[Extracted records Boundary: Start]

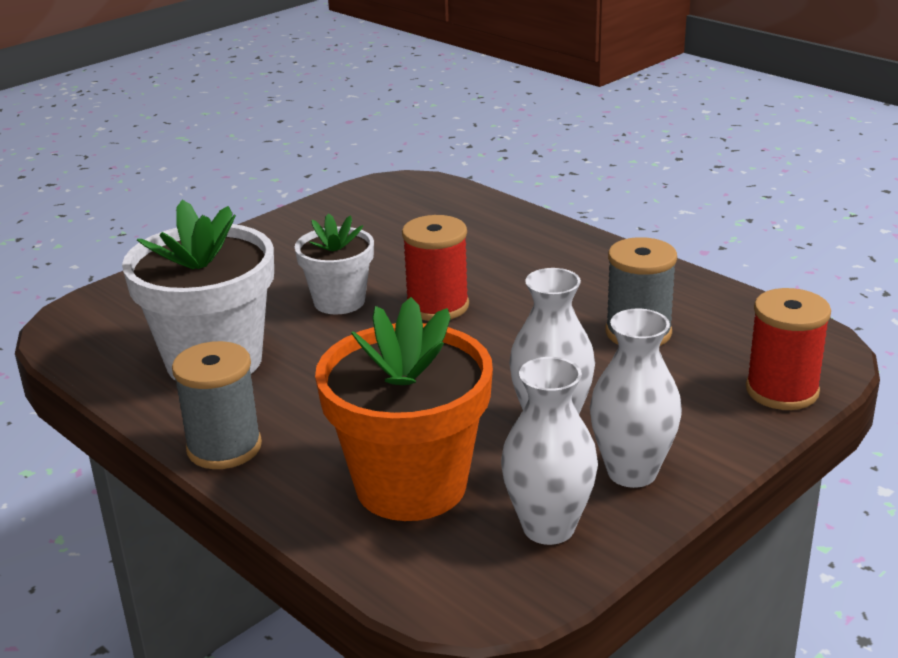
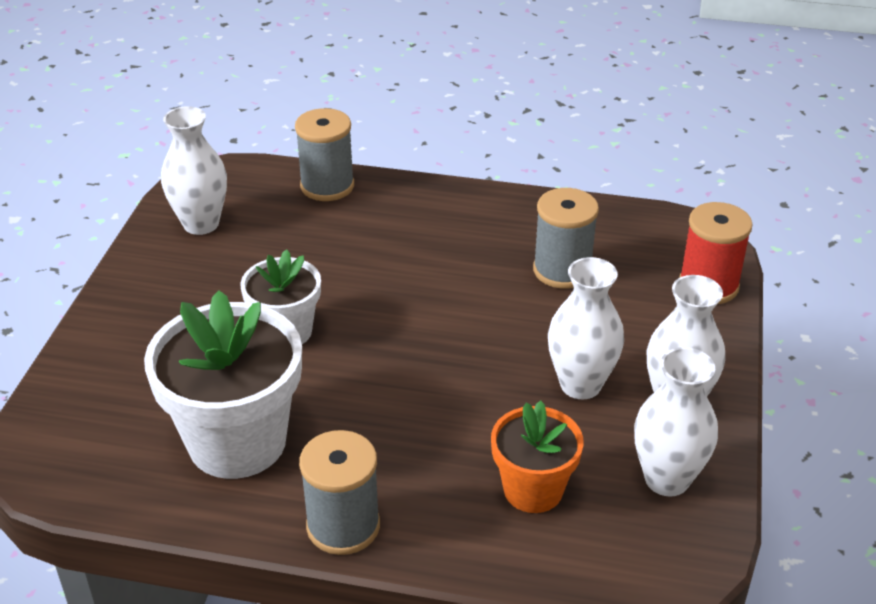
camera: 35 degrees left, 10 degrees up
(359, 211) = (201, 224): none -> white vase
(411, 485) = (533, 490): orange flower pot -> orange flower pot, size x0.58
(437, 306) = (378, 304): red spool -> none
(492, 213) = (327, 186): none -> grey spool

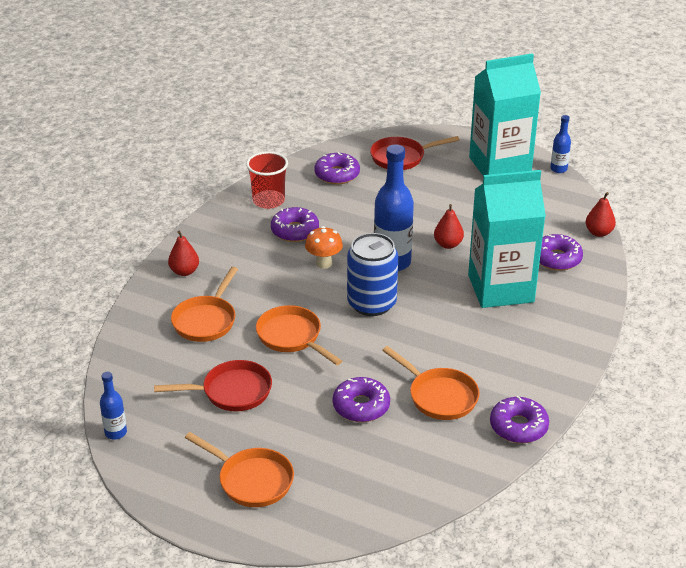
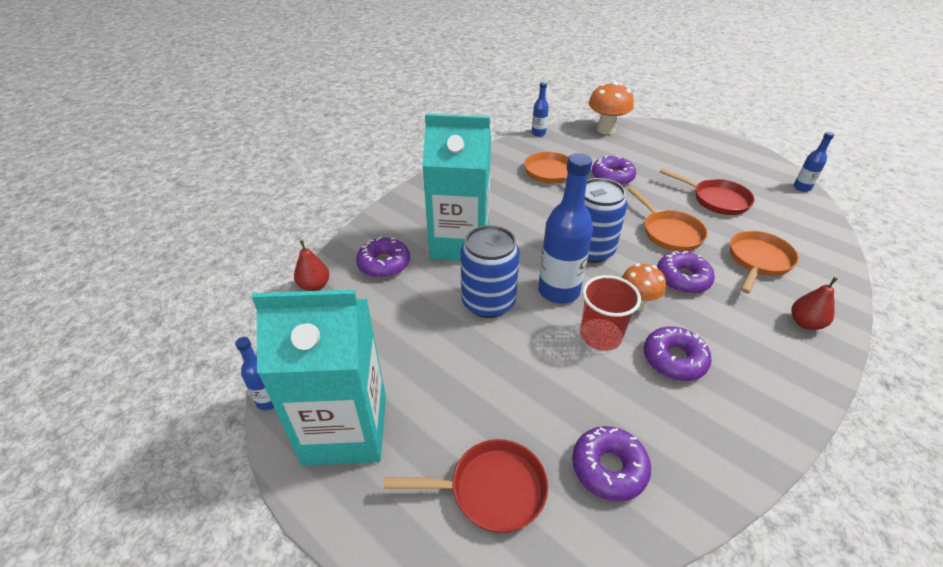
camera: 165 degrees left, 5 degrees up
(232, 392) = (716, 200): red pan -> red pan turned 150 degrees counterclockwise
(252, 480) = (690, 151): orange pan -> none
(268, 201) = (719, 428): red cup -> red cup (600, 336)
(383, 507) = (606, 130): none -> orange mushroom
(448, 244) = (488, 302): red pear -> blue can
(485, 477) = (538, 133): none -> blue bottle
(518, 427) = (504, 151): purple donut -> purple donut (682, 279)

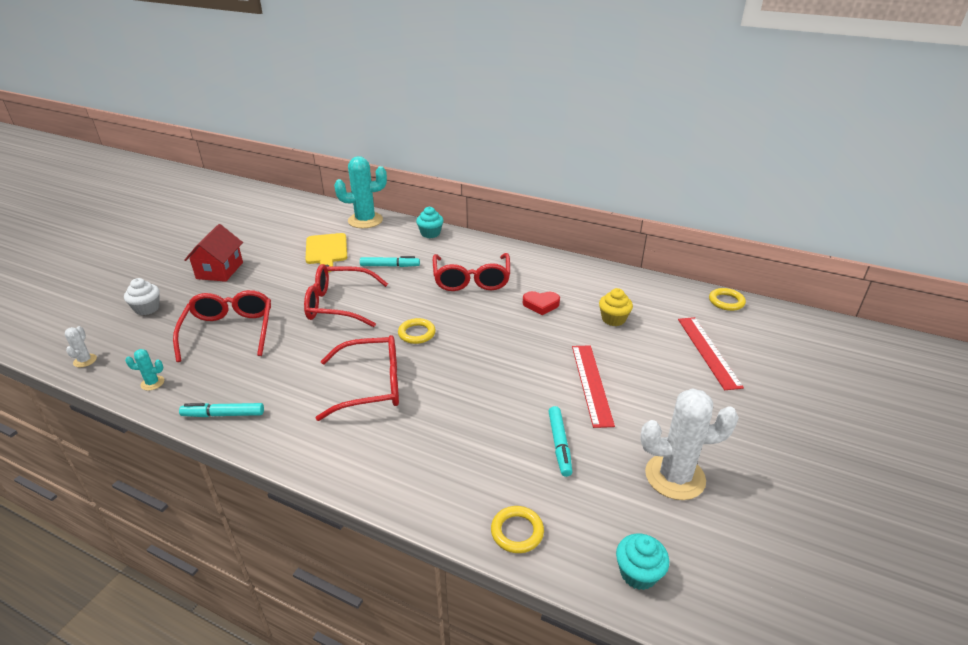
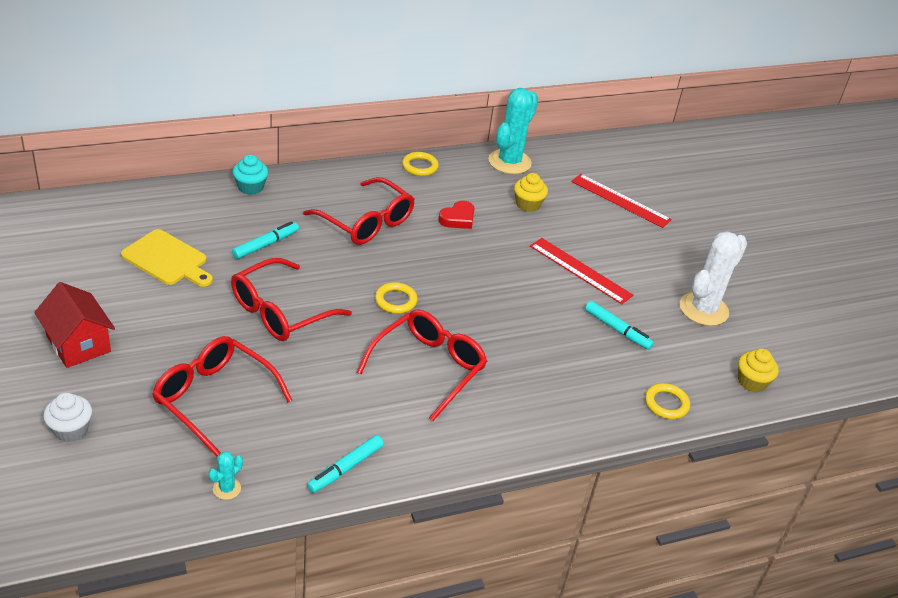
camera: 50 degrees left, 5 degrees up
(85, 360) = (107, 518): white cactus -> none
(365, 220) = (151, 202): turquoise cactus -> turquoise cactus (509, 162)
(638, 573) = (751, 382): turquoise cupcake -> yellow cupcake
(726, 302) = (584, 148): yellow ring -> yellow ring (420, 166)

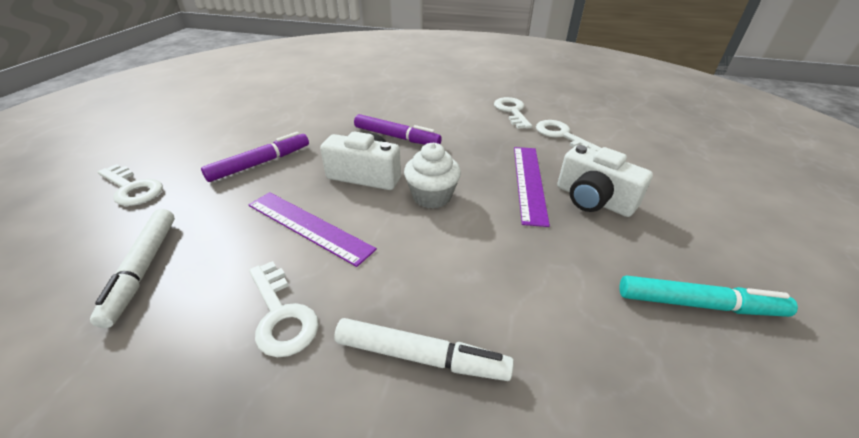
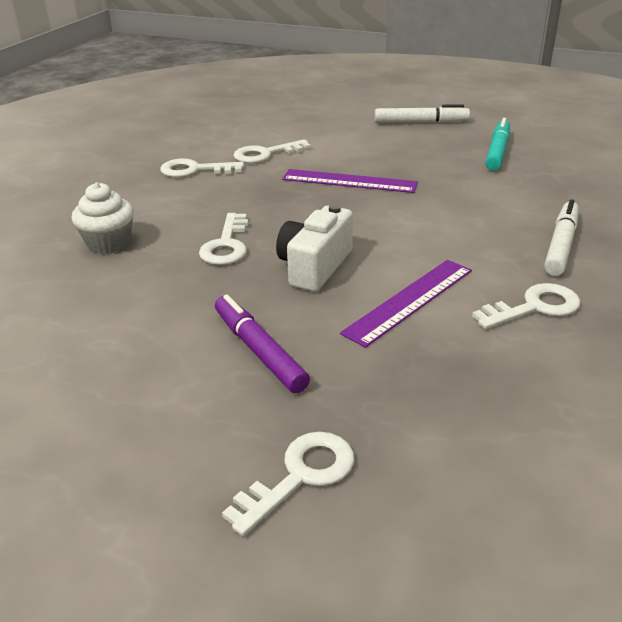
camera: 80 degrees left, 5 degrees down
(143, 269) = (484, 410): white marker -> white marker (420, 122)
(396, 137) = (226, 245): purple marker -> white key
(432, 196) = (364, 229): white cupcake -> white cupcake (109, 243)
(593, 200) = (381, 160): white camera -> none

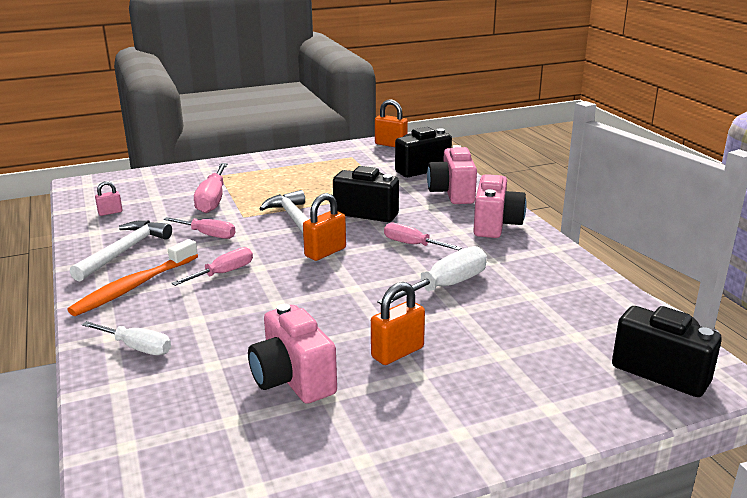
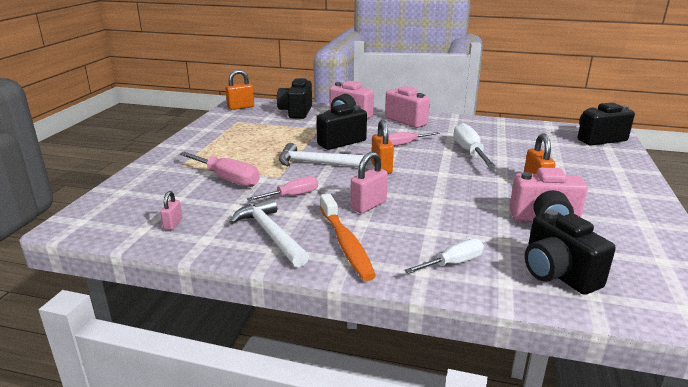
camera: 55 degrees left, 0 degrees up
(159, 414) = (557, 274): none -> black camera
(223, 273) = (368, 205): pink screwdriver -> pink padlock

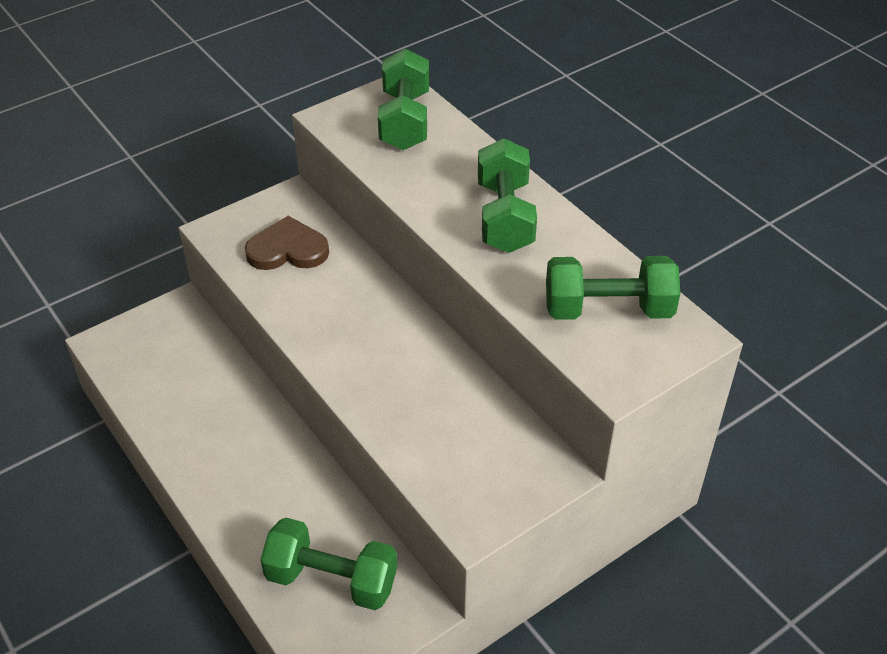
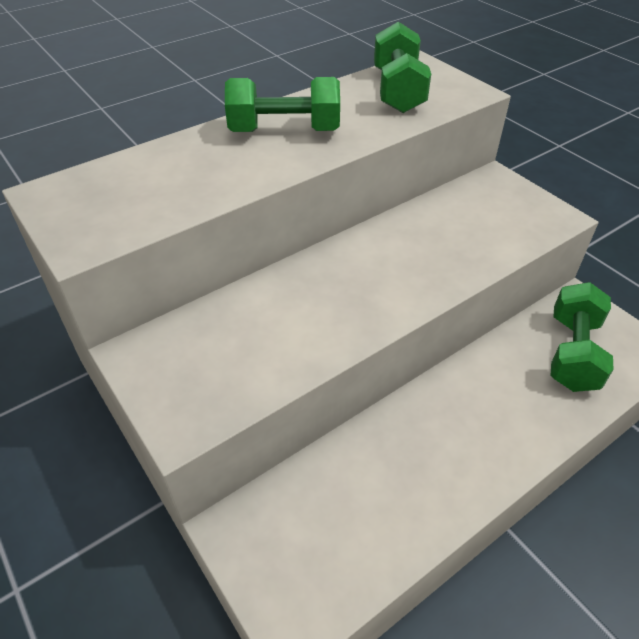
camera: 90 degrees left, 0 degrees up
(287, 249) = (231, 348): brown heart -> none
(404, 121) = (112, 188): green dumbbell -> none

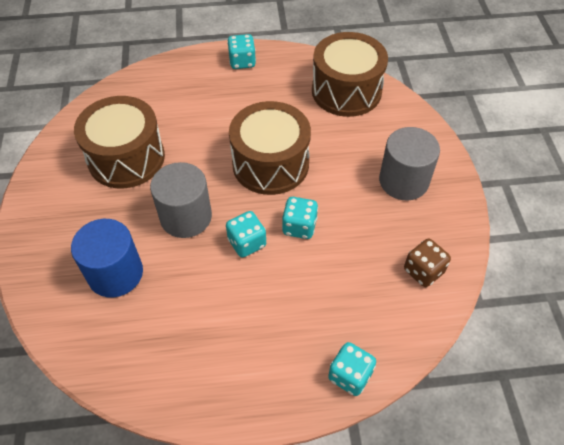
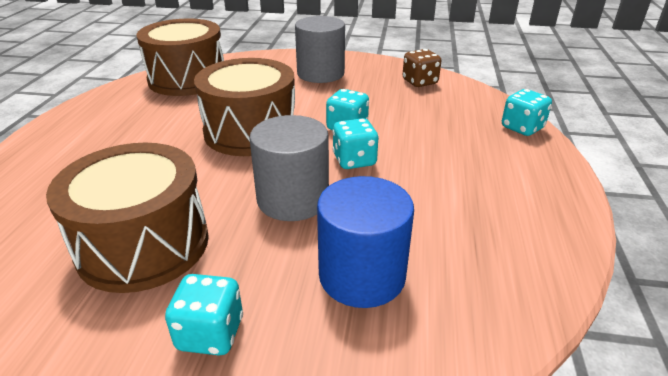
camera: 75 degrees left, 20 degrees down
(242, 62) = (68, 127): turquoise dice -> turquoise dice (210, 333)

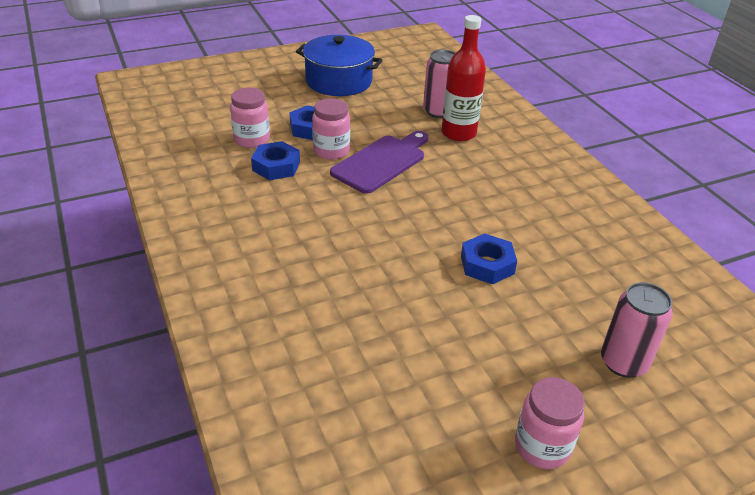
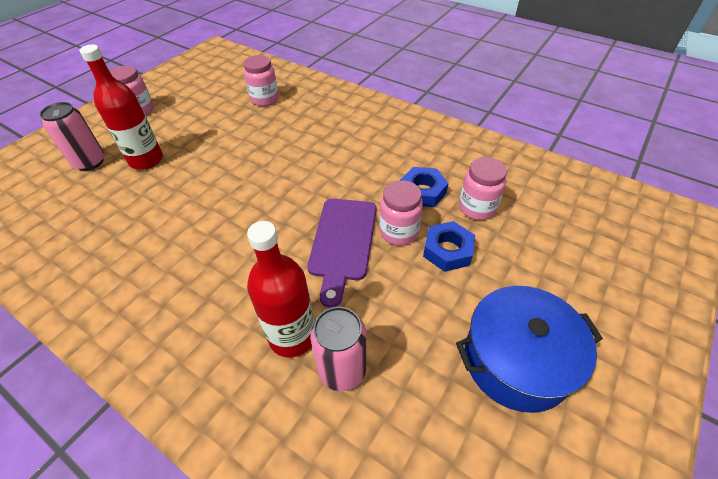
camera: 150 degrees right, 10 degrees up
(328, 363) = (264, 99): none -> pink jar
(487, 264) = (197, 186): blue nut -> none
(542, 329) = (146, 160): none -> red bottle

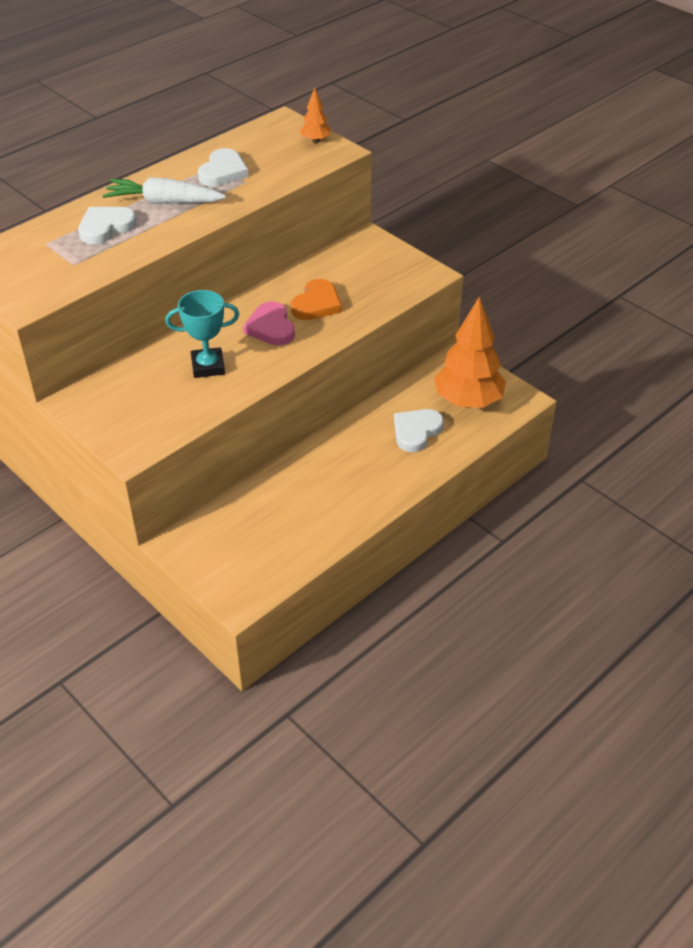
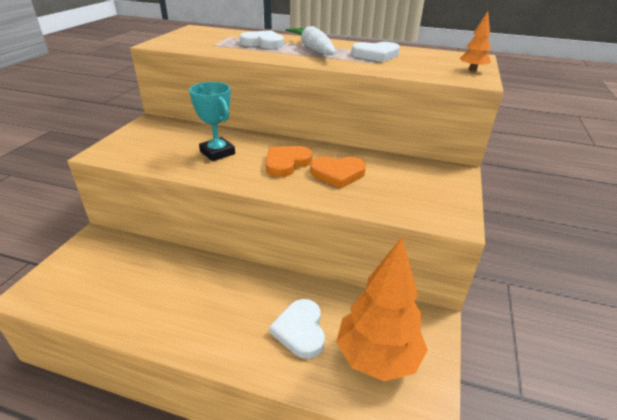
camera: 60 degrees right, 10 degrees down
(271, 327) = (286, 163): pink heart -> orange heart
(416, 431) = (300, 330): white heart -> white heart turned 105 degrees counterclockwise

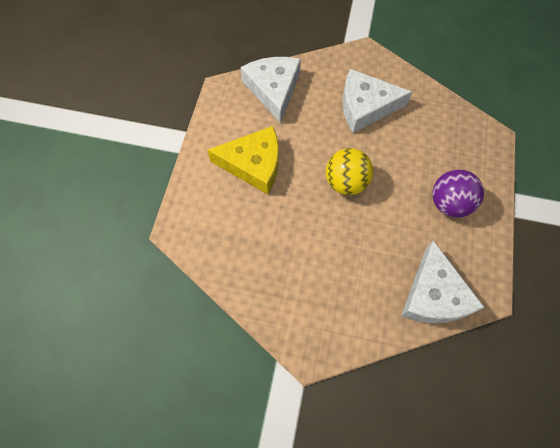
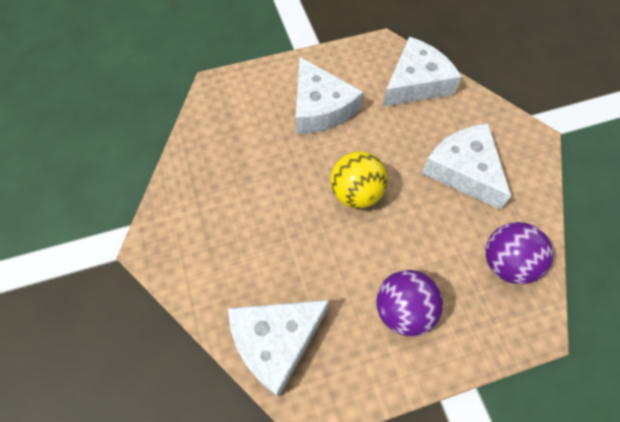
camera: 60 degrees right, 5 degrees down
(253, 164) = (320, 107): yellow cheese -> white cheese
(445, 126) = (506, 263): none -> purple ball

[Extracted records Boundary: End]

#### To do
Please restate each entry exactly, but drop any picture it holds.

#### Response to this exercise
camera: 35 degrees left, 10 degrees up
(359, 211) = (201, 224): none -> white vase
(411, 485) = (533, 490): orange flower pot -> orange flower pot, size x0.58
(437, 306) = (378, 304): red spool -> none
(492, 213) = (327, 186): none -> grey spool

camera: 165 degrees left, 5 degrees up
(232, 392) = (716, 200): red pan -> red pan turned 150 degrees counterclockwise
(252, 480) = (690, 151): orange pan -> none
(268, 201) = (719, 428): red cup -> red cup (600, 336)
(383, 507) = (606, 130): none -> orange mushroom
(448, 244) = (488, 302): red pear -> blue can
(485, 477) = (538, 133): none -> blue bottle
(518, 427) = (504, 151): purple donut -> purple donut (682, 279)

camera: 50 degrees left, 5 degrees up
(85, 360) = (107, 518): white cactus -> none
(365, 220) = (151, 202): turquoise cactus -> turquoise cactus (509, 162)
(638, 573) = (751, 382): turquoise cupcake -> yellow cupcake
(726, 302) = (584, 148): yellow ring -> yellow ring (420, 166)

camera: 80 degrees left, 5 degrees down
(143, 269) = (484, 410): white marker -> white marker (420, 122)
(396, 137) = (226, 245): purple marker -> white key
(432, 196) = (364, 229): white cupcake -> white cupcake (109, 243)
(593, 200) = (381, 160): white camera -> none

camera: 55 degrees left, 0 degrees up
(159, 414) = (557, 274): none -> black camera
(223, 273) = (368, 205): pink screwdriver -> pink padlock

camera: 90 degrees left, 0 degrees up
(287, 249) = (231, 348): brown heart -> none
(404, 121) = (112, 188): green dumbbell -> none

camera: 75 degrees left, 20 degrees down
(242, 62) = (68, 127): turquoise dice -> turquoise dice (210, 333)

camera: 150 degrees right, 10 degrees up
(328, 363) = (264, 99): none -> pink jar
(487, 264) = (197, 186): blue nut -> none
(542, 329) = (146, 160): none -> red bottle

camera: 60 degrees right, 10 degrees down
(271, 327) = (286, 163): pink heart -> orange heart
(416, 431) = (300, 330): white heart -> white heart turned 105 degrees counterclockwise

camera: 60 degrees right, 5 degrees down
(253, 164) = (320, 107): yellow cheese -> white cheese
(445, 126) = (506, 263): none -> purple ball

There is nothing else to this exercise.